**Problem to work on:** Transcribe word for word the lines below from the line with "purple plate F5" through the line with "lime slope C9:D9", ends included.

**Saved entries:**

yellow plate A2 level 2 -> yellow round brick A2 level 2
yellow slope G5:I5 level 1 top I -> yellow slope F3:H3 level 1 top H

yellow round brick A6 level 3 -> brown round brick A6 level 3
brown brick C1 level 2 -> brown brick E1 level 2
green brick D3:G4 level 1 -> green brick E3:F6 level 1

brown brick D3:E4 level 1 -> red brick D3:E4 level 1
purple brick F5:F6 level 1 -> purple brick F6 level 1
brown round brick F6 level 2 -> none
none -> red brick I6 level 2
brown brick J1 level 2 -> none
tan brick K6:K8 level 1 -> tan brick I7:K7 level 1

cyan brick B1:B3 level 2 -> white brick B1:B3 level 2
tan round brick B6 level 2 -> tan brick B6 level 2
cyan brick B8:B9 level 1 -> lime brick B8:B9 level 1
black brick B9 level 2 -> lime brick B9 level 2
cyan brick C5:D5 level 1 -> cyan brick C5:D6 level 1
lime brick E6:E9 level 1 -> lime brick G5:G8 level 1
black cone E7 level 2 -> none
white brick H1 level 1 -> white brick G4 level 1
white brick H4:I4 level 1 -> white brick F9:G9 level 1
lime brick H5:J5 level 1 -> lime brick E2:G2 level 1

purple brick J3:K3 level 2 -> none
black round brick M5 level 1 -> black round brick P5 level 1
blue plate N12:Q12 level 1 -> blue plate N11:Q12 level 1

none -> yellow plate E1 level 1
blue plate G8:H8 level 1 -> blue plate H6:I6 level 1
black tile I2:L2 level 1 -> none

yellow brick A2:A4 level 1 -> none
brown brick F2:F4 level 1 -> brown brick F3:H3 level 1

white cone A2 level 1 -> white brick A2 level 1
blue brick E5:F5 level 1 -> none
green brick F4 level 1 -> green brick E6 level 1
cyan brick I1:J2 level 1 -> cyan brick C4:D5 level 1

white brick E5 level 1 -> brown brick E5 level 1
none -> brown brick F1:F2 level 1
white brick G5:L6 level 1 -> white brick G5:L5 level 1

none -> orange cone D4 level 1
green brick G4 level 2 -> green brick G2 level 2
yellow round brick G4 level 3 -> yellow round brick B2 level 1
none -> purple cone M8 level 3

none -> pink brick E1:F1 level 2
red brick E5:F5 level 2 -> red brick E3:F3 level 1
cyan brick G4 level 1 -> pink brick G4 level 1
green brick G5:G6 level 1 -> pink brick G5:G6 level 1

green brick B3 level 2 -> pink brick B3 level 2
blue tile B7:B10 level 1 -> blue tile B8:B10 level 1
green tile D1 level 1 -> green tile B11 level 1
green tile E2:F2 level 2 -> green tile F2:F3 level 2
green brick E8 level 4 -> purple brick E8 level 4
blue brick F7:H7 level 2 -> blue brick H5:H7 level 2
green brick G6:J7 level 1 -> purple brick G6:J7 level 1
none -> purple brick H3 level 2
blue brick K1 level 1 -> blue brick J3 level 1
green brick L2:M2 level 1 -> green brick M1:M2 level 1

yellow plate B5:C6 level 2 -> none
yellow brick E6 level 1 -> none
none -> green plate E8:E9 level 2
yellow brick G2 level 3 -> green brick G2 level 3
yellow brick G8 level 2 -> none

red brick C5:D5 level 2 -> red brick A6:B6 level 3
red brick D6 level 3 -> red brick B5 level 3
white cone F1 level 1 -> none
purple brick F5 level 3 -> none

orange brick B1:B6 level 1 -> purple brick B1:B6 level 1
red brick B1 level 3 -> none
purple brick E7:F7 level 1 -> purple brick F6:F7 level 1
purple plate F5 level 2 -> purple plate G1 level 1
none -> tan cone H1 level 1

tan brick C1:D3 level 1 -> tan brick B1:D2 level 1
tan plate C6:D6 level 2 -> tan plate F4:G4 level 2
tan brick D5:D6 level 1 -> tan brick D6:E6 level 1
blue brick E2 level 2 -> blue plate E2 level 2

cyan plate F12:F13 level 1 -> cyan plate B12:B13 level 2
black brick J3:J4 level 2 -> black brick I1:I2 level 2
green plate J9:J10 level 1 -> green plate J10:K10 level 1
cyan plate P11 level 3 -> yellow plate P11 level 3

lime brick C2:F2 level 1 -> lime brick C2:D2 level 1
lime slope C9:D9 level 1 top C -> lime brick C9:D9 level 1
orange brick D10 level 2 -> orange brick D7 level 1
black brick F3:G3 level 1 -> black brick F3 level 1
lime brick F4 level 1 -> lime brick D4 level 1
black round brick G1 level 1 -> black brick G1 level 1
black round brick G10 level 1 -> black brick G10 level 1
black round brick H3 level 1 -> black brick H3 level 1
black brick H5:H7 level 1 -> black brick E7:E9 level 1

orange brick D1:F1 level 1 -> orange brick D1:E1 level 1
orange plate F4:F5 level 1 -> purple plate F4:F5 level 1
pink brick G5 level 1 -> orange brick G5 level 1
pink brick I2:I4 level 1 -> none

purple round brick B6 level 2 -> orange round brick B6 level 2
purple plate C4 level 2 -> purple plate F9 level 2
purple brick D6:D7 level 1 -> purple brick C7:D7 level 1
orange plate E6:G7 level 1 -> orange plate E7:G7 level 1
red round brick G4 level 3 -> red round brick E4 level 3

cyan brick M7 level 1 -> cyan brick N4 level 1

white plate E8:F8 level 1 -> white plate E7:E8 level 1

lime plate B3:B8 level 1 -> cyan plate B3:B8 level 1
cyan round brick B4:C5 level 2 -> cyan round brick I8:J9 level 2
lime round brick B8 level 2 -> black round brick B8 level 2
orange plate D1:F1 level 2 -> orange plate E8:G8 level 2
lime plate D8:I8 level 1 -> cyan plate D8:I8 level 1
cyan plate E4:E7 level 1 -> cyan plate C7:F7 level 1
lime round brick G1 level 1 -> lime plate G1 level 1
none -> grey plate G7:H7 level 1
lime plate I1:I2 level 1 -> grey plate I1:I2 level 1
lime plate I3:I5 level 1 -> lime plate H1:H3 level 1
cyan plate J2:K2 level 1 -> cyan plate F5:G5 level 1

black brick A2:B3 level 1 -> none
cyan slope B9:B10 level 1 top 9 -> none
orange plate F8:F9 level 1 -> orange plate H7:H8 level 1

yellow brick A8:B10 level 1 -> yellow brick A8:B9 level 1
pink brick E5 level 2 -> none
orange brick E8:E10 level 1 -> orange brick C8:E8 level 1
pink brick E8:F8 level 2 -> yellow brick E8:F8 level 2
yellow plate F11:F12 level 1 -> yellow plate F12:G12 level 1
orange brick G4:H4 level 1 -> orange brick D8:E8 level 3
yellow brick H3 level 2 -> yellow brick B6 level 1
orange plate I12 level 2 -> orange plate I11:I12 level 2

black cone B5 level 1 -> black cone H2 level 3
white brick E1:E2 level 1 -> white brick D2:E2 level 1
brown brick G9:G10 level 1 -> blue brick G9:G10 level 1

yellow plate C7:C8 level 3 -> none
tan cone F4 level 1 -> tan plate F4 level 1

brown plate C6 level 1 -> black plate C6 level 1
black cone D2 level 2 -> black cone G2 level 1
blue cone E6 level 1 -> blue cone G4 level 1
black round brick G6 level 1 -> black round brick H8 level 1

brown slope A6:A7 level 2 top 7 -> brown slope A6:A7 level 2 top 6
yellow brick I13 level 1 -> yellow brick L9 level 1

**Result of the task:**
purple plate F5 level 2 -> purple plate G1 level 1
none -> tan cone H1 level 1

tan brick C1:D3 level 1 -> tan brick B1:D2 level 1
tan plate C6:D6 level 2 -> tan plate F4:G4 level 2
tan brick D5:D6 level 1 -> tan brick D6:E6 level 1
blue brick E2 level 2 -> blue plate E2 level 2

cyan plate F12:F13 level 1 -> cyan plate B12:B13 level 2
black brick J3:J4 level 2 -> black brick I1:I2 level 2
green plate J9:J10 level 1 -> green plate J10:K10 level 1
cyan plate P11 level 3 -> yellow plate P11 level 3

lime brick C2:F2 level 1 -> lime brick C2:D2 level 1
lime slope C9:D9 level 1 top C -> lime brick C9:D9 level 1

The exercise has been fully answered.